** Opening Data to use block **

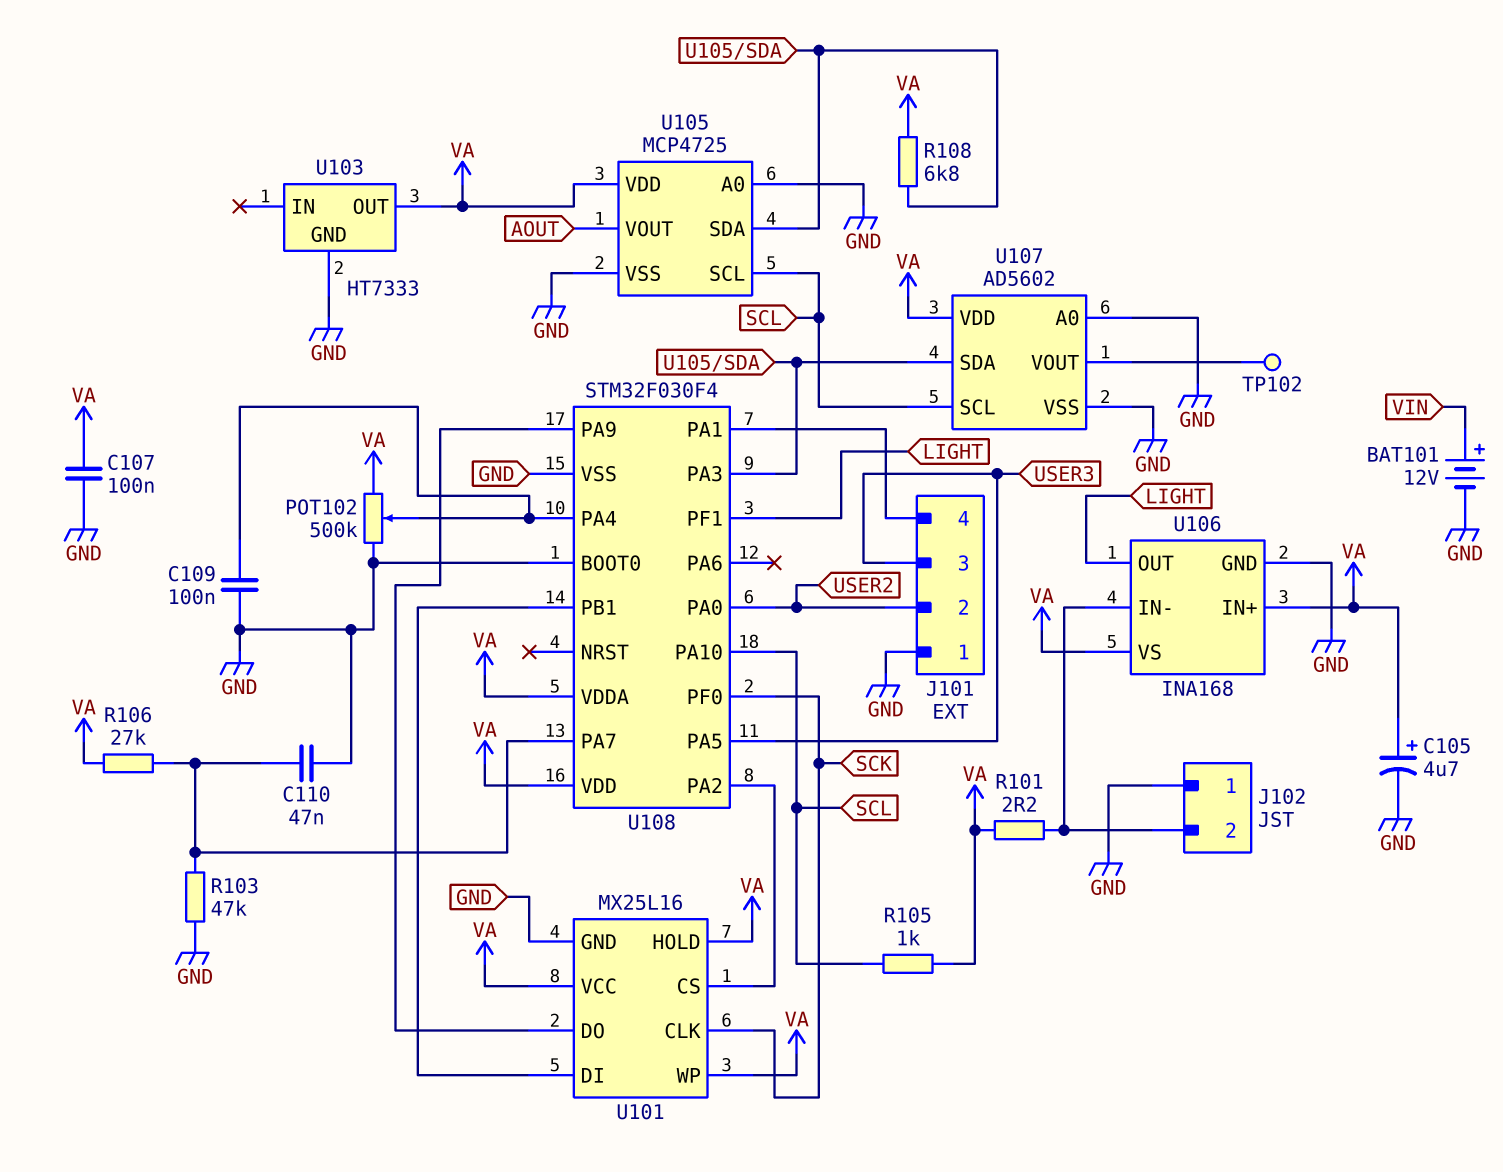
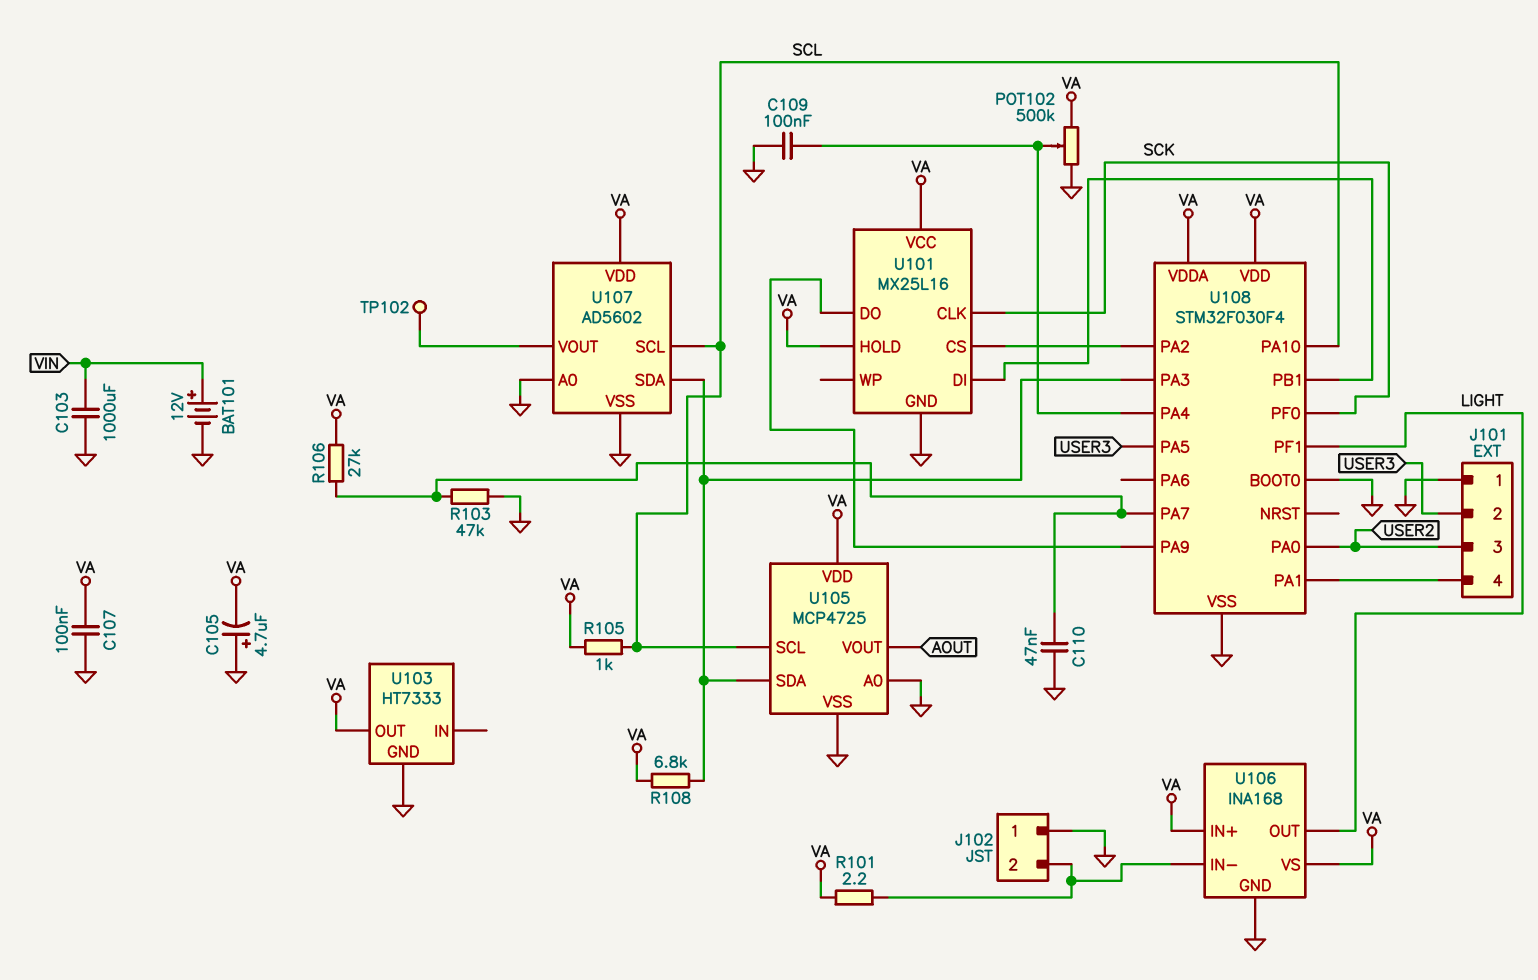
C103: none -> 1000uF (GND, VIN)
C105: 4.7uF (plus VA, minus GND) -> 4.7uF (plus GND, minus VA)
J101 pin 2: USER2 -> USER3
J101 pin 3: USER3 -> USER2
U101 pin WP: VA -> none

** Closing Data to use block **

Copy the listing exactly. No images belong in the copy.

C103: none -> 1000uF (GND, VIN)
C105: 4.7uF (plus VA, minus GND) -> 4.7uF (plus GND, minus VA)
J101 pin 2: USER2 -> USER3
J101 pin 3: USER3 -> USER2
U101 pin WP: VA -> none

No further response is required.